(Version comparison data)
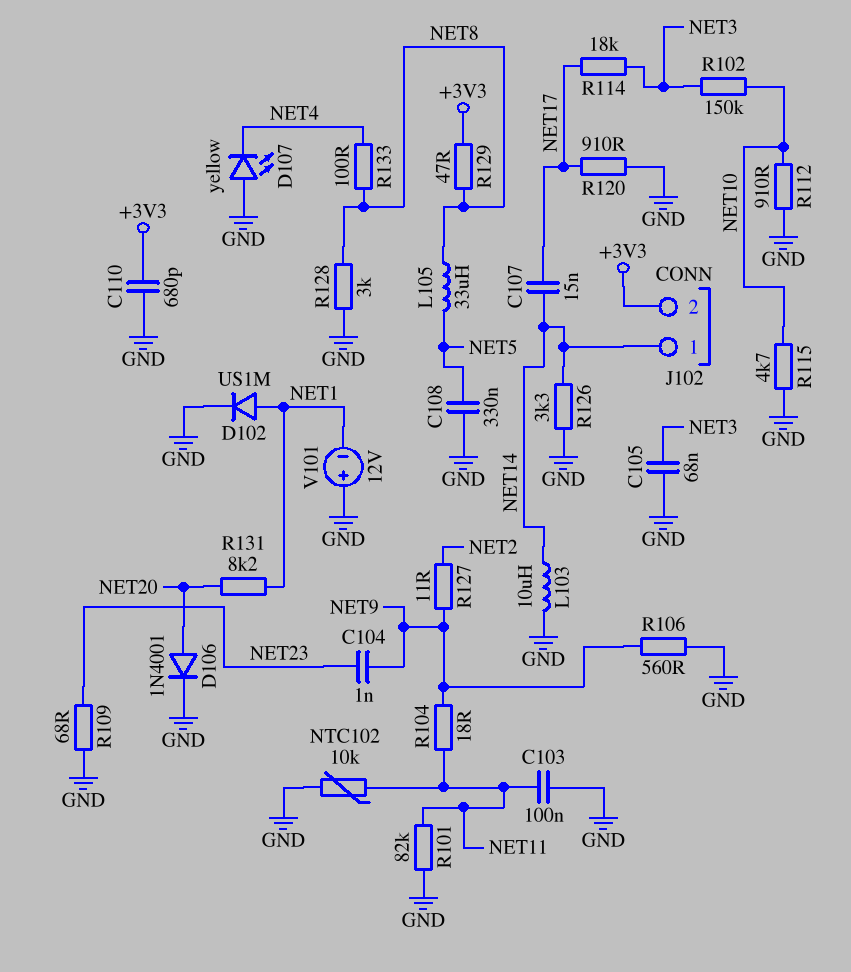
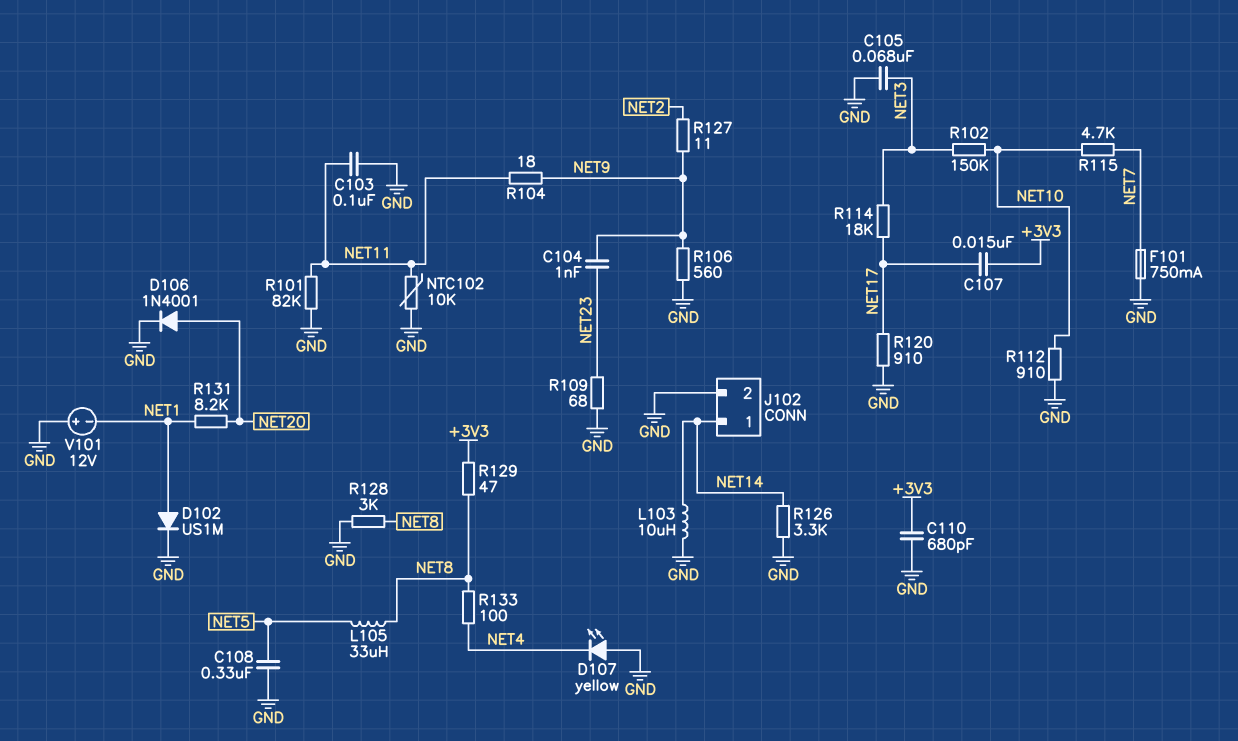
C107: 15nF (NET14, NET17) -> 15nF (+3V3, NET17)
F101: none -> 750mA (GND, NET7)
J102 pin 2: +3V3 -> GND
R115: 4.7k (GND, NET10) -> 4.7k (NET7, NET10)

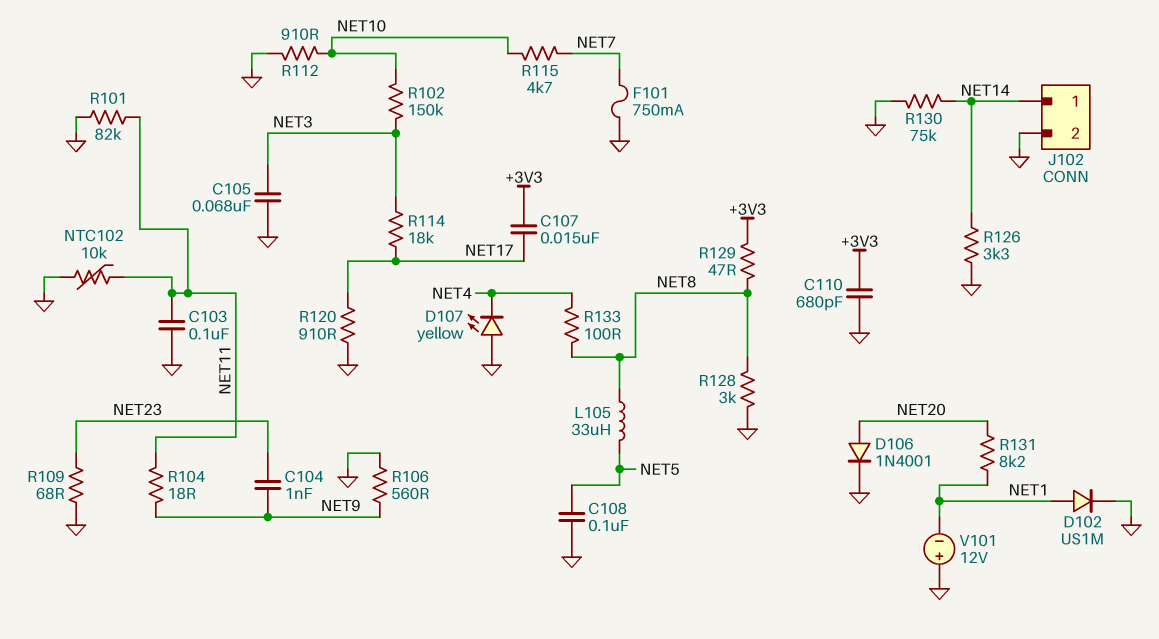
C108: 330nF (GND, NET5) -> 100nF (GND, NET5)
L103: 10uH (GND, NET14) -> none
R127: 11 (NET2, NET9) -> none
R130: none -> 75k (GND, NET14)

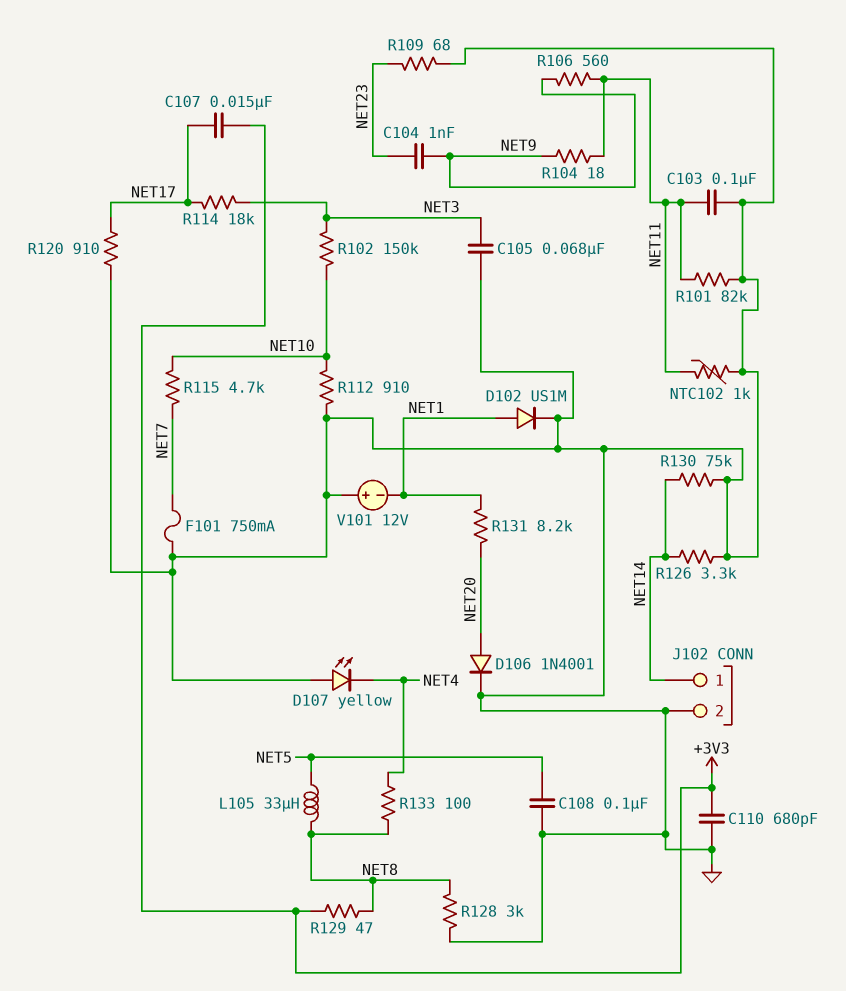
NTC102: 10k (GND, NET11) -> 1k (GND, NET11)
R106: 560 (GND, NET9) -> 560 (NET9, NET11)

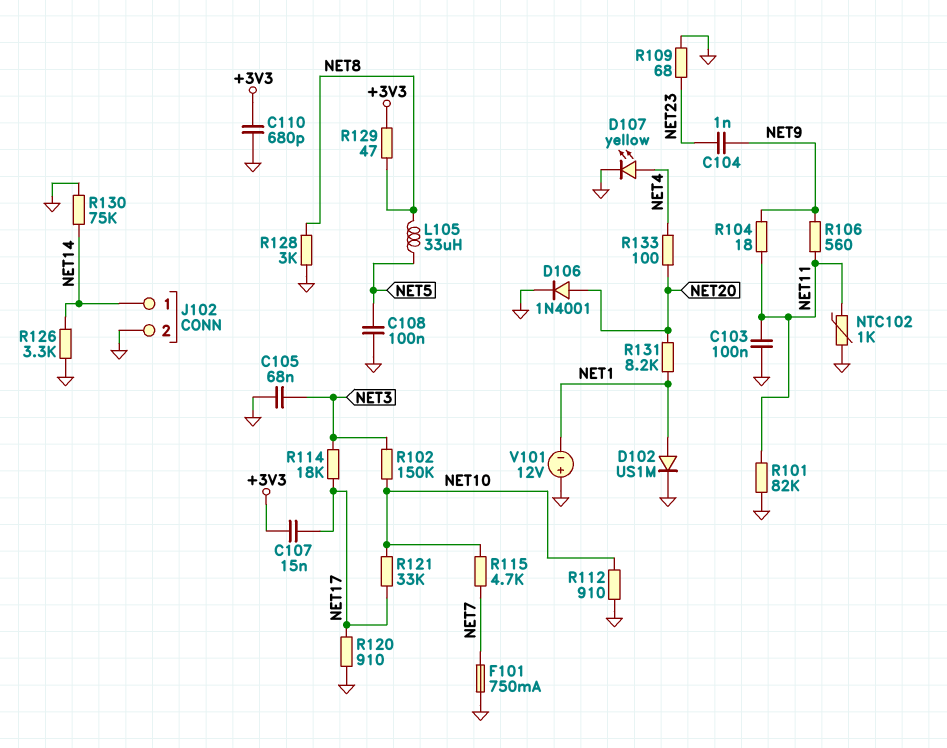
D107: LED yellow (A GND, K NET4) -> LED yellow (A NET4, K GND)
R121: none -> 33k (NET10, NET17)
R133: 100 (NET4, NET8) -> 100 (NET4, NET20)

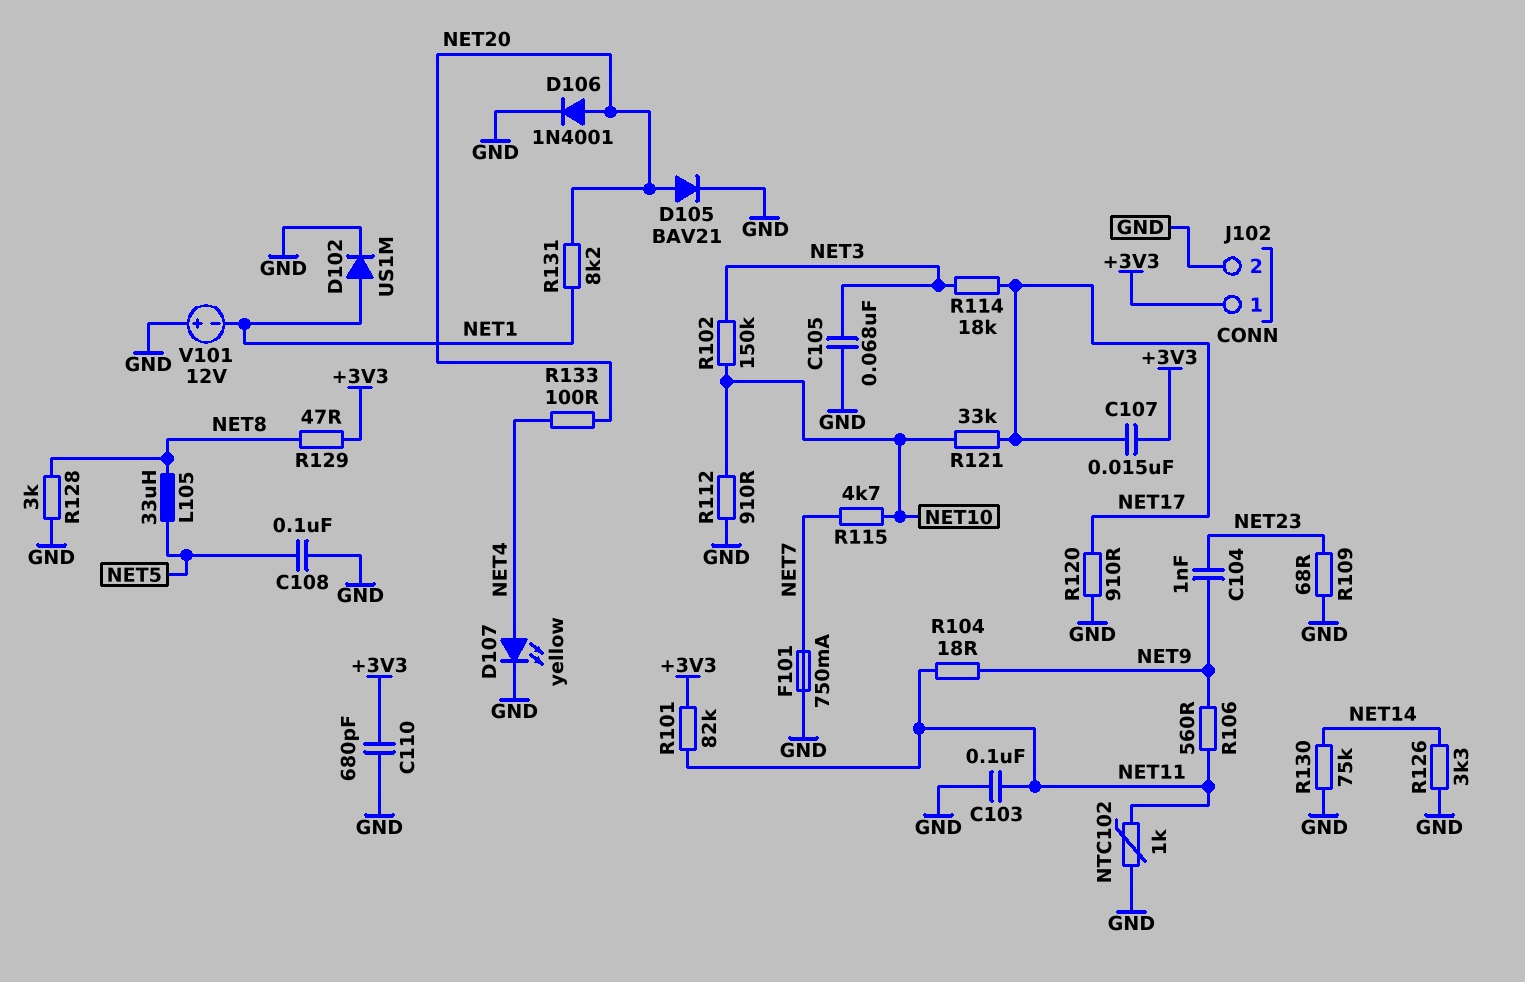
D105: none -> diode BAV21 (A NET20, K GND)
J102 pin 1: NET14 -> +3V3
R101: 82k (GND, NET11) -> 82k (+3V3, NET11)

**EXERCISE**
Output the records above in their entirety and exactly, leaving out all images.

**SOLUTION FOR THIS PROBLEM**
C107: 15nF (NET14, NET17) -> 15nF (+3V3, NET17)
F101: none -> 750mA (GND, NET7)
J102 pin 2: +3V3 -> GND
R115: 4.7k (GND, NET10) -> 4.7k (NET7, NET10)

C108: 330nF (GND, NET5) -> 100nF (GND, NET5)
L103: 10uH (GND, NET14) -> none
R127: 11 (NET2, NET9) -> none
R130: none -> 75k (GND, NET14)

NTC102: 10k (GND, NET11) -> 1k (GND, NET11)
R106: 560 (GND, NET9) -> 560 (NET9, NET11)

D107: LED yellow (A GND, K NET4) -> LED yellow (A NET4, K GND)
R121: none -> 33k (NET10, NET17)
R133: 100 (NET4, NET8) -> 100 (NET4, NET20)

D105: none -> diode BAV21 (A NET20, K GND)
J102 pin 1: NET14 -> +3V3
R101: 82k (GND, NET11) -> 82k (+3V3, NET11)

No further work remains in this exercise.